* DATA SUPPLIED *
- Opening Delimiter -
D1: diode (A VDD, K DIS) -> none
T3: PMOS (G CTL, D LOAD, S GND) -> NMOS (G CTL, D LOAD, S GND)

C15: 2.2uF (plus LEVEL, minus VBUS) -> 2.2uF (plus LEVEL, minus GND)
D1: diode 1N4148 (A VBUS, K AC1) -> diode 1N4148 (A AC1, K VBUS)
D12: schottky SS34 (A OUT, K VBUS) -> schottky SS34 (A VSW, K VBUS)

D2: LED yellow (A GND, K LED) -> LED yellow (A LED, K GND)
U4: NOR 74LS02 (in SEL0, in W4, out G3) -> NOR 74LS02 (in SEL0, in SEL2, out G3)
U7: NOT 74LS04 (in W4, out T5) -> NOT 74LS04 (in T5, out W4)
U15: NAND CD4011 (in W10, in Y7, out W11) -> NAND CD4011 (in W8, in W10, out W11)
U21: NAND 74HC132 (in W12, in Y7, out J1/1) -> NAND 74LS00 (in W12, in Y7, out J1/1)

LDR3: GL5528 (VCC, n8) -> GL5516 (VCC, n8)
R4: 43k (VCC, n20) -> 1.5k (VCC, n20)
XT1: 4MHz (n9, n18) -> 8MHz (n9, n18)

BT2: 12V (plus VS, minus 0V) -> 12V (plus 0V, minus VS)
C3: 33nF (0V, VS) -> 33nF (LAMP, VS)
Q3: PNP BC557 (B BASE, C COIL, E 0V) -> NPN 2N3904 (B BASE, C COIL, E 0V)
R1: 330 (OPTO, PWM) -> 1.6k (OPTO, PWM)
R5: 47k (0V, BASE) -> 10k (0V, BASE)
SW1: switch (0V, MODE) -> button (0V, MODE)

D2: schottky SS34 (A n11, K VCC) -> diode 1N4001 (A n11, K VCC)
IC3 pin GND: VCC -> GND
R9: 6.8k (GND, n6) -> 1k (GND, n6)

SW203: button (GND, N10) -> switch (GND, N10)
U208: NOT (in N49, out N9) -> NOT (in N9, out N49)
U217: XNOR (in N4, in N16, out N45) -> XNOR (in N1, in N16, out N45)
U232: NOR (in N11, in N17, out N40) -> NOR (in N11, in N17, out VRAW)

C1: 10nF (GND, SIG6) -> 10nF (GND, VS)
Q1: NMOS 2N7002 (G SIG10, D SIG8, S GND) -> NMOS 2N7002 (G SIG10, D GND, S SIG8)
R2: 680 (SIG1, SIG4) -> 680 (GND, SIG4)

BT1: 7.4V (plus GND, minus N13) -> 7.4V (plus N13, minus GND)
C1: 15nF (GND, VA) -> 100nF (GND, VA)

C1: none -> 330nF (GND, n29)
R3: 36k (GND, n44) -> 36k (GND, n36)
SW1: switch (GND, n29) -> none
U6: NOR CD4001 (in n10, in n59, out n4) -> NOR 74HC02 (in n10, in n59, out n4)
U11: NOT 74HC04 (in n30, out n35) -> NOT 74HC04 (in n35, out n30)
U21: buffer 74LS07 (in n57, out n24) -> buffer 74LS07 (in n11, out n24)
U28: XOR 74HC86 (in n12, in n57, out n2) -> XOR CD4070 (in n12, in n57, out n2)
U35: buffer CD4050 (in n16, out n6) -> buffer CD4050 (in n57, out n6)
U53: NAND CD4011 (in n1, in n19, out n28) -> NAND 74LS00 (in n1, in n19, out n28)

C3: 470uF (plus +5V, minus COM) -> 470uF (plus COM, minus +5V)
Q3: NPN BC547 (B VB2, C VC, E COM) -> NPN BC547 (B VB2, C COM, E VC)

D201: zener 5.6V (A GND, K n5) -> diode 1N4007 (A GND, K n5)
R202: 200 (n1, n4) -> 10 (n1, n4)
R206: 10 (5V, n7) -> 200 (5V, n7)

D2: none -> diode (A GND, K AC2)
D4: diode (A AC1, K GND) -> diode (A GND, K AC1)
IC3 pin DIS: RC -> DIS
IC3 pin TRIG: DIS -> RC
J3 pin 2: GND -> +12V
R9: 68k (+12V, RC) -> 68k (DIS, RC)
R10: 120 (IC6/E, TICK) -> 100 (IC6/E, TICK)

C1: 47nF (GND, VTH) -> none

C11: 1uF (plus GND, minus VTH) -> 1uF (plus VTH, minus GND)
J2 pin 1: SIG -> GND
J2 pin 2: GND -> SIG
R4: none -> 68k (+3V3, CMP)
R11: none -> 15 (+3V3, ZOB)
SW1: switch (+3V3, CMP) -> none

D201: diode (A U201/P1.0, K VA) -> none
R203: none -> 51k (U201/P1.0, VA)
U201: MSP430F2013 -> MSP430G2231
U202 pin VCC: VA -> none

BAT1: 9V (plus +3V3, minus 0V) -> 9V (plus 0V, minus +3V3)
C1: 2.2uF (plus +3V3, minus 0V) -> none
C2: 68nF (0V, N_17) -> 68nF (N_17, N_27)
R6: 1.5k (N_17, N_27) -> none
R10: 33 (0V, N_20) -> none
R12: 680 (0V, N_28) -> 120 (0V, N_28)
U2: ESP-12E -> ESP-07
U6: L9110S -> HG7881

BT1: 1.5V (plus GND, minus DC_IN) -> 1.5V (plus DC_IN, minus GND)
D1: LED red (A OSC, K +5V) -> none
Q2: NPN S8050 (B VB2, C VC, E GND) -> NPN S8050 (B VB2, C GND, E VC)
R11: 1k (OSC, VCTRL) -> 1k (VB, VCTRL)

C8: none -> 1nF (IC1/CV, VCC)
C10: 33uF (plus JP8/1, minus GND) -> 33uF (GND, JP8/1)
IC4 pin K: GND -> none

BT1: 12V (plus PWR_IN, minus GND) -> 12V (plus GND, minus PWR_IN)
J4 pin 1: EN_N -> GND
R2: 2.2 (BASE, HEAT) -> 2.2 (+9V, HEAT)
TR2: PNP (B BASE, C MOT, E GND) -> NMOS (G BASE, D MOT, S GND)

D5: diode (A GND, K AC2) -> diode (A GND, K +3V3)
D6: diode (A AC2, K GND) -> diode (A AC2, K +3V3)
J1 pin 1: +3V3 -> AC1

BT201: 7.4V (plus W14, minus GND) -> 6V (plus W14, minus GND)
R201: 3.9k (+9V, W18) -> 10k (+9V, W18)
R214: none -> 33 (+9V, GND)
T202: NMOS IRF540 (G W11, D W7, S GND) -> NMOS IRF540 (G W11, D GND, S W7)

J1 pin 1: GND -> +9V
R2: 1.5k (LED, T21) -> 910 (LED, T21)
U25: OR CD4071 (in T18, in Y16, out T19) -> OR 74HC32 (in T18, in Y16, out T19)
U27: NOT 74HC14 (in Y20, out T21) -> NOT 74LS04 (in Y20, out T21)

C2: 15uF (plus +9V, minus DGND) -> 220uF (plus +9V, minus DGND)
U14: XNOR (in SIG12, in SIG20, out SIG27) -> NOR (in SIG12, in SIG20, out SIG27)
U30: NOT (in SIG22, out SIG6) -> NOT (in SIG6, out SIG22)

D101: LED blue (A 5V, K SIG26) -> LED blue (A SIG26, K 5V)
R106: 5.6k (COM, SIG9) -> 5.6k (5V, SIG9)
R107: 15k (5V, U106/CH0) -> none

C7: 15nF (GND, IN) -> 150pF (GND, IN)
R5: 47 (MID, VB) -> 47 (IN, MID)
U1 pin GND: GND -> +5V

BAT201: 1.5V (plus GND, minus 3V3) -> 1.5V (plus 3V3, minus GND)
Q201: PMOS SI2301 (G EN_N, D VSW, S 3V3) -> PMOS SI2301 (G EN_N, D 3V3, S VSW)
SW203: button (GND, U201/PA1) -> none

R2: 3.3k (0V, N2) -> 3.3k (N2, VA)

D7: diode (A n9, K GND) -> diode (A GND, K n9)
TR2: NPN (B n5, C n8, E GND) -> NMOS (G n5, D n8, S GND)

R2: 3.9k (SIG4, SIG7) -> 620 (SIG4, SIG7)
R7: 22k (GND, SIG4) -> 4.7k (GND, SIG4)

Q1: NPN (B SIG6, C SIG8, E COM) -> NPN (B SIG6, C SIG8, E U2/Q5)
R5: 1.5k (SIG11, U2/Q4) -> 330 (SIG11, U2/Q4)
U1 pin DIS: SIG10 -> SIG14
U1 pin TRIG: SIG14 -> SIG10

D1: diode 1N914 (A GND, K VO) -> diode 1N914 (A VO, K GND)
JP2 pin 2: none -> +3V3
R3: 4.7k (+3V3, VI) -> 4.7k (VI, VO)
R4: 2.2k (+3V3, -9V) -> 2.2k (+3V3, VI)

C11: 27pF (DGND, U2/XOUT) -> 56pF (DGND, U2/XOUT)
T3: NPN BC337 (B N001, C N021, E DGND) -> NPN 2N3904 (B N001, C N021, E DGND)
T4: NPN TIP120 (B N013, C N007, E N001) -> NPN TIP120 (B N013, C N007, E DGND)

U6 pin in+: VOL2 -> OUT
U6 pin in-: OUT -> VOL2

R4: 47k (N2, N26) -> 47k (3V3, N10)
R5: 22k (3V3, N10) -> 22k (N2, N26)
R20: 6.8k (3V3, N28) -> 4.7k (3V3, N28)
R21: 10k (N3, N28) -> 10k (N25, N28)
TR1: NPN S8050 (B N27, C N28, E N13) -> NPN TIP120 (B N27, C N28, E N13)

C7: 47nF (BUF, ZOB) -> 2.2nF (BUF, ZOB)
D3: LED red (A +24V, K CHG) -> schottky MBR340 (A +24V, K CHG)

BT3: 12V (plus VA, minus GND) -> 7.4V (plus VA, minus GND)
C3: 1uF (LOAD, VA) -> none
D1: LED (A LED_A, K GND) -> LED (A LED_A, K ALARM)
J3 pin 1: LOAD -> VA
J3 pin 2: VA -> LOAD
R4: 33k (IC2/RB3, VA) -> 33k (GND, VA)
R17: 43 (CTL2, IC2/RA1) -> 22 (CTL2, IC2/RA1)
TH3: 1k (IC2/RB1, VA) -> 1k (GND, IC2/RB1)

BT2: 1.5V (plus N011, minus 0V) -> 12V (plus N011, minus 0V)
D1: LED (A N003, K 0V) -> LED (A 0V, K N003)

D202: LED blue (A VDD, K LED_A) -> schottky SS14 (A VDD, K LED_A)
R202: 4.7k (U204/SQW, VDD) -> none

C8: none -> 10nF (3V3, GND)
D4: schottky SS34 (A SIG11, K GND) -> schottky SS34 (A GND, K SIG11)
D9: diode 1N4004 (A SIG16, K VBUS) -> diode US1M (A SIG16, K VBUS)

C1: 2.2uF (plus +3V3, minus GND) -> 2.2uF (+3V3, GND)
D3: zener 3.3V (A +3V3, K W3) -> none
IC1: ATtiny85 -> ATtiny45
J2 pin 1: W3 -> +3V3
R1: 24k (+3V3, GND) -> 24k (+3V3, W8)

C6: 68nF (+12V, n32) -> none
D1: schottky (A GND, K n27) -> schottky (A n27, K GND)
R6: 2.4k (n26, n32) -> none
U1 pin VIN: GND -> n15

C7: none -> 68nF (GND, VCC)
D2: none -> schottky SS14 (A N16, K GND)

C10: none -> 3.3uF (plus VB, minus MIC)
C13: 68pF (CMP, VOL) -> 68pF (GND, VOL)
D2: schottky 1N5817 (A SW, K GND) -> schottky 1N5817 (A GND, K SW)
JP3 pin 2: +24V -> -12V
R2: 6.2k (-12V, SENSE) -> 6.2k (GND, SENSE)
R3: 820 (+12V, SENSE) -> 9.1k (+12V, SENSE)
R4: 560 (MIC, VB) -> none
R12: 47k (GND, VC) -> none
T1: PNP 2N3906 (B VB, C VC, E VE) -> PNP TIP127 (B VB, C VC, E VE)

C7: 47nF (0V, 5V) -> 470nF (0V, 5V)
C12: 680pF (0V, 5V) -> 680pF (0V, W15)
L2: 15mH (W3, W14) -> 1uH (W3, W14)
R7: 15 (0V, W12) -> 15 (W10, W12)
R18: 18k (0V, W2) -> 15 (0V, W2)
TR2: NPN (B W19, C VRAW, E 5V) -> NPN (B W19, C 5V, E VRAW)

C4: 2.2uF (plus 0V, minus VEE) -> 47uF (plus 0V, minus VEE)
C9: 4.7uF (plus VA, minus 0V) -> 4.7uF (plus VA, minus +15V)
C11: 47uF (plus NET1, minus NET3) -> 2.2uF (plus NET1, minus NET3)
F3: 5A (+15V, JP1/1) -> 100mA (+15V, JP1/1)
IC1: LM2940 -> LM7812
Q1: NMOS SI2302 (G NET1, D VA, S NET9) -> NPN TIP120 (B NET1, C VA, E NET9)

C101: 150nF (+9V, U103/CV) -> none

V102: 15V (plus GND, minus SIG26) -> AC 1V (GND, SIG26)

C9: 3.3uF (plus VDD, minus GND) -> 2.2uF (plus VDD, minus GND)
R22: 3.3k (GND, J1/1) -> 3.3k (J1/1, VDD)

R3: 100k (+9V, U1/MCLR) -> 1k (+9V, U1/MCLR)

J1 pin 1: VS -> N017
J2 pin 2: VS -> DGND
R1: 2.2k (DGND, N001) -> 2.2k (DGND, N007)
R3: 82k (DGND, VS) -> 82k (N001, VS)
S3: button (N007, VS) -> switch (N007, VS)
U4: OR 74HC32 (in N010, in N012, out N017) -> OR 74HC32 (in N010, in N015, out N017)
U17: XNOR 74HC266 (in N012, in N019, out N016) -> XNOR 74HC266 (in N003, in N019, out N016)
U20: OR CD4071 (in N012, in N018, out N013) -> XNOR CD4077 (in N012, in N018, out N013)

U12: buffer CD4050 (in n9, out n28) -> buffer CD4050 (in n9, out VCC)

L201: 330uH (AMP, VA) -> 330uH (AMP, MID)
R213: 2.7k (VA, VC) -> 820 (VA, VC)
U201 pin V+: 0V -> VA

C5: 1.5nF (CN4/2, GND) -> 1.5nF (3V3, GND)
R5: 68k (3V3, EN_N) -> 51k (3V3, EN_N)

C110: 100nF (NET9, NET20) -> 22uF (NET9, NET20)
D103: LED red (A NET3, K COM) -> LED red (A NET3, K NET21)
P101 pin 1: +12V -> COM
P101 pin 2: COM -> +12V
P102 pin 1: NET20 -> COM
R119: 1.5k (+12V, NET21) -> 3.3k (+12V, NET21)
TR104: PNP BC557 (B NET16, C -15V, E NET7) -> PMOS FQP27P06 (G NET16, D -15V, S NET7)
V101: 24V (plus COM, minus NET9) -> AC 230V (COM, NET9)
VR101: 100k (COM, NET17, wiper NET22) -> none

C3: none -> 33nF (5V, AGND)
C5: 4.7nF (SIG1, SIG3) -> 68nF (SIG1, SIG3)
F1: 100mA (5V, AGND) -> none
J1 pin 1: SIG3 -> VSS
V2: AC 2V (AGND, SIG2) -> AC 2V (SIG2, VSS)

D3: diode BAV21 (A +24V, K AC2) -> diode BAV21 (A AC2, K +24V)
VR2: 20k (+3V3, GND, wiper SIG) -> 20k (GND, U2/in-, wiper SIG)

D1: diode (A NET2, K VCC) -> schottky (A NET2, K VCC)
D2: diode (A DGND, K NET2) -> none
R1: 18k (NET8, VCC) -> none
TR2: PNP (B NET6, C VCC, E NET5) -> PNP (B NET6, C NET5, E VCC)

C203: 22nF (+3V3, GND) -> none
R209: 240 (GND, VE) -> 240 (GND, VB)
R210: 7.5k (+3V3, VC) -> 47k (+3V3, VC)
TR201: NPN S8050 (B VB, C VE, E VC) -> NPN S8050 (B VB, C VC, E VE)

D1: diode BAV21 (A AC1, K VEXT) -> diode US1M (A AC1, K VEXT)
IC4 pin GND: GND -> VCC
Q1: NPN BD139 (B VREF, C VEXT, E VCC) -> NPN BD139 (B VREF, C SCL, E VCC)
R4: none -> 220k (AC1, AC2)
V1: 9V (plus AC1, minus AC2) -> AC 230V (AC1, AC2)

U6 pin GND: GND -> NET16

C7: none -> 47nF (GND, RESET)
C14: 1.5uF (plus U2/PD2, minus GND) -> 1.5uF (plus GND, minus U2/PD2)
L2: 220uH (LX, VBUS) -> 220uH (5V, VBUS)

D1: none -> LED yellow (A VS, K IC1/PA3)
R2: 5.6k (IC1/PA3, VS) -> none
- Closing Delimiter -
* TASK DESCRIPTION *
Check each line above for the word "switch" and copy every line that has it.

* TASK ANSWER *
SW1: switch (0V, MODE) -> button (0V, MODE)
SW203: button (GND, N10) -> switch (GND, N10)
SW1: switch (GND, n29) -> none
SW1: switch (+3V3, CMP) -> none
S3: button (N007, VS) -> switch (N007, VS)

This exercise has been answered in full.